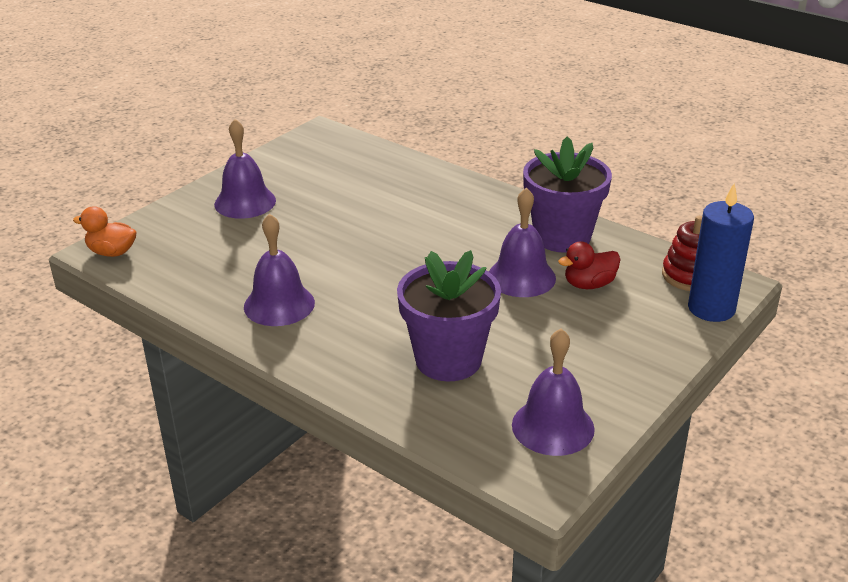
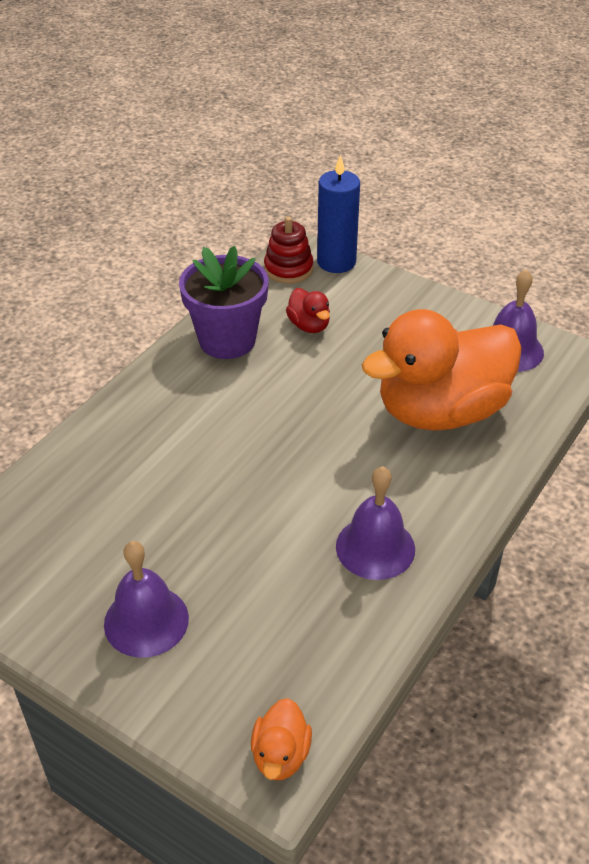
camera: 95 degrees left, 10 degrees up
(448, 360) = (441, 411): purple flower pot -> orange duck
(521, 277) = (301, 367): purple bell -> none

**EXERCISE GOAL**.
Output the whole listing without change. Any picture is to be left out.

**WORKED SOLUTION**.
camera: 95 degrees left, 10 degrees up
(448, 360) = (441, 411): purple flower pot -> orange duck
(521, 277) = (301, 367): purple bell -> none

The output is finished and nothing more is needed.